# DIRECTIONS
Could you set down exactly the lines of the data below, starting at the one that holds "gray star: (36, 129) -> (44, 41), moved" and ending at the one that holds "pink circle: (252, 279) -> (409, 312), moved", both included, and only those?

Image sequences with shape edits
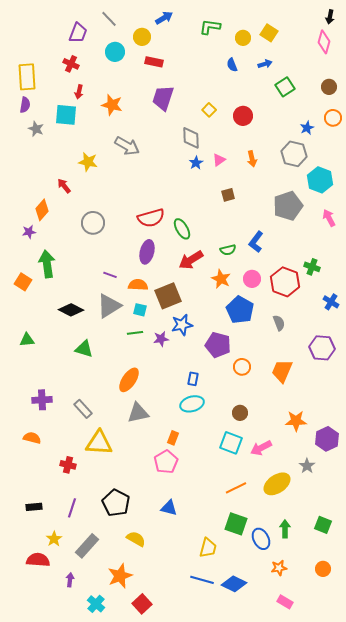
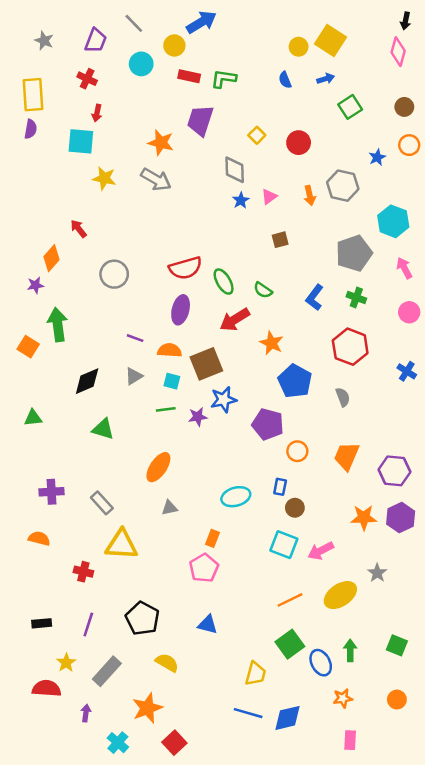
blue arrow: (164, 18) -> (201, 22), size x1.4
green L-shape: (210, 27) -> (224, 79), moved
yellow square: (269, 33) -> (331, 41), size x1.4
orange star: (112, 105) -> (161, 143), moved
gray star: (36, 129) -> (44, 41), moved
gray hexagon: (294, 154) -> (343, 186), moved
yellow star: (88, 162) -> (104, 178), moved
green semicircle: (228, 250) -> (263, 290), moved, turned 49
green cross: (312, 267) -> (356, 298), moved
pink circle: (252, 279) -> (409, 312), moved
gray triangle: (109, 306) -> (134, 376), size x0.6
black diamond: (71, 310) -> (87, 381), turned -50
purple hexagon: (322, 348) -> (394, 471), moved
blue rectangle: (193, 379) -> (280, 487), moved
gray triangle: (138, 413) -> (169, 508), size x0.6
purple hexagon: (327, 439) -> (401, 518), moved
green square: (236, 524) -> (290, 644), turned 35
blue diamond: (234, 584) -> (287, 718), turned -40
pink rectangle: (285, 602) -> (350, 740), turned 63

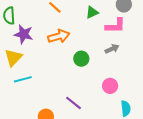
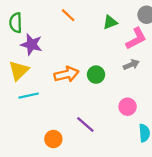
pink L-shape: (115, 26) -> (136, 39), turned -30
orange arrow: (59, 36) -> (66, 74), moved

# EXERCISE RESPONSE
gray star: (36, 129) -> (44, 41), moved
gray hexagon: (294, 154) -> (343, 186), moved
yellow star: (88, 162) -> (104, 178), moved
green semicircle: (228, 250) -> (263, 290), moved, turned 49
green cross: (312, 267) -> (356, 298), moved
pink circle: (252, 279) -> (409, 312), moved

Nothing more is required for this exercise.